SUPPLIED DATA START
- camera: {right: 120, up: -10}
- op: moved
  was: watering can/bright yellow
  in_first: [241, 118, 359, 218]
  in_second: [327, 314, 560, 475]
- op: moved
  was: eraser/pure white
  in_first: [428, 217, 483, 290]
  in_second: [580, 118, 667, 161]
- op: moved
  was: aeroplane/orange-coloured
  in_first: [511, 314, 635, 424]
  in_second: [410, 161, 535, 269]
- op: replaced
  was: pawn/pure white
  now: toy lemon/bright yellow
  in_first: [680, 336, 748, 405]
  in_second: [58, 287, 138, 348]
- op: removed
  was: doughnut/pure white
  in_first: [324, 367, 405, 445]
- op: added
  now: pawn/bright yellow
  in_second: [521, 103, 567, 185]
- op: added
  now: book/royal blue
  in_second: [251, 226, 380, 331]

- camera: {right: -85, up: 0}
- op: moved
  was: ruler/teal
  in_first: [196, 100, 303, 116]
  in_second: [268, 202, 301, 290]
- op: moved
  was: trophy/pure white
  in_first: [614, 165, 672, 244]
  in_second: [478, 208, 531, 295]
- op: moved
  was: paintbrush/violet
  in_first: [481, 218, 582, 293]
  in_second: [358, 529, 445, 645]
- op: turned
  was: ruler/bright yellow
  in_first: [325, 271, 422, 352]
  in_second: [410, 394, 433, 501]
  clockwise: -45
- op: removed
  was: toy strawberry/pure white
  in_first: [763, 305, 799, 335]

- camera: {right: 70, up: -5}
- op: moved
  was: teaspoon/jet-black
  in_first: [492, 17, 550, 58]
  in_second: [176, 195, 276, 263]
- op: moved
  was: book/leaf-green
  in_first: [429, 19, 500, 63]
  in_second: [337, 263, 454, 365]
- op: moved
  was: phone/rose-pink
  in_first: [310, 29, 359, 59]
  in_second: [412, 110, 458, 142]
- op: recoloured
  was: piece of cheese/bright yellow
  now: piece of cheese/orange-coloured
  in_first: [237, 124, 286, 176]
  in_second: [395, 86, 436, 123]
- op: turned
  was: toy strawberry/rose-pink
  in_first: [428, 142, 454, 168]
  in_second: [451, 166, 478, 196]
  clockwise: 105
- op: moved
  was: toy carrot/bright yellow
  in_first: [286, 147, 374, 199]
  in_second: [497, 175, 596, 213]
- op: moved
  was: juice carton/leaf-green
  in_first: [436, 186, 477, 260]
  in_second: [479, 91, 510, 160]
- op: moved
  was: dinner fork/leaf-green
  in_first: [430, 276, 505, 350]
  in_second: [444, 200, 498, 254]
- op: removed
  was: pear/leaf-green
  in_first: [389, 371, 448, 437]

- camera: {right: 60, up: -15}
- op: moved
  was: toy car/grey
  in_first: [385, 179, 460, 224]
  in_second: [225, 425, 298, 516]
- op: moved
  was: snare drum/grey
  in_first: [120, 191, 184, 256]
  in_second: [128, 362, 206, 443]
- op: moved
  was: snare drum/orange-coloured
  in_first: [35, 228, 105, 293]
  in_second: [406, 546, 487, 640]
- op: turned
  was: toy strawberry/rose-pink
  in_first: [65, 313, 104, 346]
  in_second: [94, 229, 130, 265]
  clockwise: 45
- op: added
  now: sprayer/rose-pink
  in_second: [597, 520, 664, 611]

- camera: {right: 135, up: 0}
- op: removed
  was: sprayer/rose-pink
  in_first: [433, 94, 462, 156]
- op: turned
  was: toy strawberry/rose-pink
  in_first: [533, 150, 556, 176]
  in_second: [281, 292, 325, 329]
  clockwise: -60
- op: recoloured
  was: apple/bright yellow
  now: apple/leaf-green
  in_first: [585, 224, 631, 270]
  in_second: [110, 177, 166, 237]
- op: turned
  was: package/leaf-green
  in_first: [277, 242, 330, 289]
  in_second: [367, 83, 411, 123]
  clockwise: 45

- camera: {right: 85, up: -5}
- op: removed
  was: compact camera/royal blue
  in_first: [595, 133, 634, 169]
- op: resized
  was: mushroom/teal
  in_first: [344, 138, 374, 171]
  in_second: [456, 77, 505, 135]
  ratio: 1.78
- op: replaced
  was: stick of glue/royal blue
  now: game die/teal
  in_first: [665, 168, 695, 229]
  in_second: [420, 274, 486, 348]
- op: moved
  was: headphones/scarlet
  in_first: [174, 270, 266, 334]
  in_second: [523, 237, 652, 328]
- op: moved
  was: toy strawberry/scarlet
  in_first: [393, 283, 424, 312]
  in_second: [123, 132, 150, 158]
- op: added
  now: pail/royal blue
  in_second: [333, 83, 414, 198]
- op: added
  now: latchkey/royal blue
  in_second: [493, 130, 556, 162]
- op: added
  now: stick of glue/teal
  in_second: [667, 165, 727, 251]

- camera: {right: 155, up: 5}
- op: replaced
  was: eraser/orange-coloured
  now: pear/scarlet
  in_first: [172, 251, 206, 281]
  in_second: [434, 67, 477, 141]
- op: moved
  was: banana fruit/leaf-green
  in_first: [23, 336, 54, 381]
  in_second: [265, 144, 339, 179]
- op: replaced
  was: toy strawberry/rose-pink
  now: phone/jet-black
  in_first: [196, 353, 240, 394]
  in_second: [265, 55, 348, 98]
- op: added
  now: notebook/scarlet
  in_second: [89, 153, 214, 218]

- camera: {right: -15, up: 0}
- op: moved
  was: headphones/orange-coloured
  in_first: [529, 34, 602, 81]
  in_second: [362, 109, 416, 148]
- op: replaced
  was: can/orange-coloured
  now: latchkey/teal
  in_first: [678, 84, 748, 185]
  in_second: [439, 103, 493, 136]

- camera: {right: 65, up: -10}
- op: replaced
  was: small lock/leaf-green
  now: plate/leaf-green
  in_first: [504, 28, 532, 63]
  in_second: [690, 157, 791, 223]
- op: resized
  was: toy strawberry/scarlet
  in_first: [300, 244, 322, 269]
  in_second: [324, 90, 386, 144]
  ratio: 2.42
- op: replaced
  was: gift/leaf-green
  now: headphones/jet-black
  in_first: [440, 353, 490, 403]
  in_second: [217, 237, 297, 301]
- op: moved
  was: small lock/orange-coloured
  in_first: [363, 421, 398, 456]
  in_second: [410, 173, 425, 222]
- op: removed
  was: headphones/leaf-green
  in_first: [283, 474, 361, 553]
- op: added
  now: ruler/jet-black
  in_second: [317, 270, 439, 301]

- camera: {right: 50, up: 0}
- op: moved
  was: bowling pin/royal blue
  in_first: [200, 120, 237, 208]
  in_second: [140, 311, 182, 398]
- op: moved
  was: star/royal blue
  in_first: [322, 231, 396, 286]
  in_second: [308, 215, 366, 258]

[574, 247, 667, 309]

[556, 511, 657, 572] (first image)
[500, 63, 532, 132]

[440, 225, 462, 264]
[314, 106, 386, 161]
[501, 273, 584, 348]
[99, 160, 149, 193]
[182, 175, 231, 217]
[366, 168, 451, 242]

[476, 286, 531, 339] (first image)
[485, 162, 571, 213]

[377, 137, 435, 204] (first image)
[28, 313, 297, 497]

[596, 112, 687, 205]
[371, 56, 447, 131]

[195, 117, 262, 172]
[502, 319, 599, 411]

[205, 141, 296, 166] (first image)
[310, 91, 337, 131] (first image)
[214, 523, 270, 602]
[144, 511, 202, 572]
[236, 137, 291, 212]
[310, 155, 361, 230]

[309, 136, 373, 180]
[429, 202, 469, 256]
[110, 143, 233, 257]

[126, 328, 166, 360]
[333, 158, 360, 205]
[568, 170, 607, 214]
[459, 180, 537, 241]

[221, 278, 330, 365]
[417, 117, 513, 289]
SUPPLIED DATA END
Exactly as shown, give every record again.

ANSWER:
- camera: {right: 120, up: -10}
- op: moved
  was: watering can/bright yellow
  in_first: [241, 118, 359, 218]
  in_second: [327, 314, 560, 475]
- op: moved
  was: eraser/pure white
  in_first: [428, 217, 483, 290]
  in_second: [580, 118, 667, 161]
- op: moved
  was: aeroplane/orange-coloured
  in_first: [511, 314, 635, 424]
  in_second: [410, 161, 535, 269]
- op: replaced
  was: pawn/pure white
  now: toy lemon/bright yellow
  in_first: [680, 336, 748, 405]
  in_second: [58, 287, 138, 348]
- op: removed
  was: doughnut/pure white
  in_first: [324, 367, 405, 445]
- op: added
  now: pawn/bright yellow
  in_second: [521, 103, 567, 185]
- op: added
  now: book/royal blue
  in_second: [251, 226, 380, 331]

- camera: {right: -85, up: 0}
- op: moved
  was: ruler/teal
  in_first: [196, 100, 303, 116]
  in_second: [268, 202, 301, 290]
- op: moved
  was: trophy/pure white
  in_first: [614, 165, 672, 244]
  in_second: [478, 208, 531, 295]
- op: moved
  was: paintbrush/violet
  in_first: [481, 218, 582, 293]
  in_second: [358, 529, 445, 645]
- op: turned
  was: ruler/bright yellow
  in_first: [325, 271, 422, 352]
  in_second: [410, 394, 433, 501]
  clockwise: -45
- op: removed
  was: toy strawberry/pure white
  in_first: [763, 305, 799, 335]

- camera: {right: 70, up: -5}
- op: moved
  was: teaspoon/jet-black
  in_first: [492, 17, 550, 58]
  in_second: [176, 195, 276, 263]
- op: moved
  was: book/leaf-green
  in_first: [429, 19, 500, 63]
  in_second: [337, 263, 454, 365]
- op: moved
  was: phone/rose-pink
  in_first: [310, 29, 359, 59]
  in_second: [412, 110, 458, 142]
- op: recoloured
  was: piece of cheese/bright yellow
  now: piece of cheese/orange-coloured
  in_first: [237, 124, 286, 176]
  in_second: [395, 86, 436, 123]
- op: turned
  was: toy strawberry/rose-pink
  in_first: [428, 142, 454, 168]
  in_second: [451, 166, 478, 196]
  clockwise: 105
- op: moved
  was: toy carrot/bright yellow
  in_first: [286, 147, 374, 199]
  in_second: [497, 175, 596, 213]
- op: moved
  was: juice carton/leaf-green
  in_first: [436, 186, 477, 260]
  in_second: [479, 91, 510, 160]
- op: moved
  was: dinner fork/leaf-green
  in_first: [430, 276, 505, 350]
  in_second: [444, 200, 498, 254]
- op: removed
  was: pear/leaf-green
  in_first: [389, 371, 448, 437]

- camera: {right: 60, up: -15}
- op: moved
  was: toy car/grey
  in_first: [385, 179, 460, 224]
  in_second: [225, 425, 298, 516]
- op: moved
  was: snare drum/grey
  in_first: [120, 191, 184, 256]
  in_second: [128, 362, 206, 443]
- op: moved
  was: snare drum/orange-coloured
  in_first: [35, 228, 105, 293]
  in_second: [406, 546, 487, 640]
- op: turned
  was: toy strawberry/rose-pink
  in_first: [65, 313, 104, 346]
  in_second: [94, 229, 130, 265]
  clockwise: 45
- op: added
  now: sprayer/rose-pink
  in_second: [597, 520, 664, 611]

- camera: {right: 135, up: 0}
- op: removed
  was: sprayer/rose-pink
  in_first: [433, 94, 462, 156]
- op: turned
  was: toy strawberry/rose-pink
  in_first: [533, 150, 556, 176]
  in_second: [281, 292, 325, 329]
  clockwise: -60
- op: recoloured
  was: apple/bright yellow
  now: apple/leaf-green
  in_first: [585, 224, 631, 270]
  in_second: [110, 177, 166, 237]
- op: turned
  was: package/leaf-green
  in_first: [277, 242, 330, 289]
  in_second: [367, 83, 411, 123]
  clockwise: 45

- camera: {right: 85, up: -5}
- op: removed
  was: compact camera/royal blue
  in_first: [595, 133, 634, 169]
- op: resized
  was: mushroom/teal
  in_first: [344, 138, 374, 171]
  in_second: [456, 77, 505, 135]
  ratio: 1.78
- op: replaced
  was: stick of glue/royal blue
  now: game die/teal
  in_first: [665, 168, 695, 229]
  in_second: [420, 274, 486, 348]
- op: moved
  was: headphones/scarlet
  in_first: [174, 270, 266, 334]
  in_second: [523, 237, 652, 328]
- op: moved
  was: toy strawberry/scarlet
  in_first: [393, 283, 424, 312]
  in_second: [123, 132, 150, 158]
- op: added
  now: pail/royal blue
  in_second: [333, 83, 414, 198]
- op: added
  now: latchkey/royal blue
  in_second: [493, 130, 556, 162]
- op: added
  now: stick of glue/teal
  in_second: [667, 165, 727, 251]

- camera: {right: 155, up: 5}
- op: replaced
  was: eraser/orange-coloured
  now: pear/scarlet
  in_first: [172, 251, 206, 281]
  in_second: [434, 67, 477, 141]
- op: moved
  was: banana fruit/leaf-green
  in_first: [23, 336, 54, 381]
  in_second: [265, 144, 339, 179]
- op: replaced
  was: toy strawberry/rose-pink
  now: phone/jet-black
  in_first: [196, 353, 240, 394]
  in_second: [265, 55, 348, 98]
- op: added
  now: notebook/scarlet
  in_second: [89, 153, 214, 218]

- camera: {right: -15, up: 0}
- op: moved
  was: headphones/orange-coloured
  in_first: [529, 34, 602, 81]
  in_second: [362, 109, 416, 148]
- op: replaced
  was: can/orange-coloured
  now: latchkey/teal
  in_first: [678, 84, 748, 185]
  in_second: [439, 103, 493, 136]

- camera: {right: 65, up: -10}
- op: replaced
  was: small lock/leaf-green
  now: plate/leaf-green
  in_first: [504, 28, 532, 63]
  in_second: [690, 157, 791, 223]
- op: resized
  was: toy strawberry/scarlet
  in_first: [300, 244, 322, 269]
  in_second: [324, 90, 386, 144]
  ratio: 2.42
- op: replaced
  was: gift/leaf-green
  now: headphones/jet-black
  in_first: [440, 353, 490, 403]
  in_second: [217, 237, 297, 301]
- op: moved
  was: small lock/orange-coloured
  in_first: [363, 421, 398, 456]
  in_second: [410, 173, 425, 222]
- op: removed
  was: headphones/leaf-green
  in_first: [283, 474, 361, 553]
- op: added
  now: ruler/jet-black
  in_second: [317, 270, 439, 301]

- camera: {right: 50, up: 0}
- op: moved
  was: bowling pin/royal blue
  in_first: [200, 120, 237, 208]
  in_second: [140, 311, 182, 398]
- op: moved
  was: star/royal blue
  in_first: [322, 231, 396, 286]
  in_second: [308, 215, 366, 258]

[574, 247, 667, 309]

[556, 511, 657, 572] (first image)
[500, 63, 532, 132]

[440, 225, 462, 264]
[314, 106, 386, 161]
[501, 273, 584, 348]
[99, 160, 149, 193]
[182, 175, 231, 217]
[366, 168, 451, 242]

[476, 286, 531, 339] (first image)
[485, 162, 571, 213]

[377, 137, 435, 204] (first image)
[28, 313, 297, 497]

[596, 112, 687, 205]
[371, 56, 447, 131]

[195, 117, 262, 172]
[502, 319, 599, 411]

[205, 141, 296, 166] (first image)
[310, 91, 337, 131] (first image)
[214, 523, 270, 602]
[144, 511, 202, 572]
[236, 137, 291, 212]
[310, 155, 361, 230]

[309, 136, 373, 180]
[429, 202, 469, 256]
[110, 143, 233, 257]

[126, 328, 166, 360]
[333, 158, 360, 205]
[568, 170, 607, 214]
[459, 180, 537, 241]

[221, 278, 330, 365]
[417, 117, 513, 289]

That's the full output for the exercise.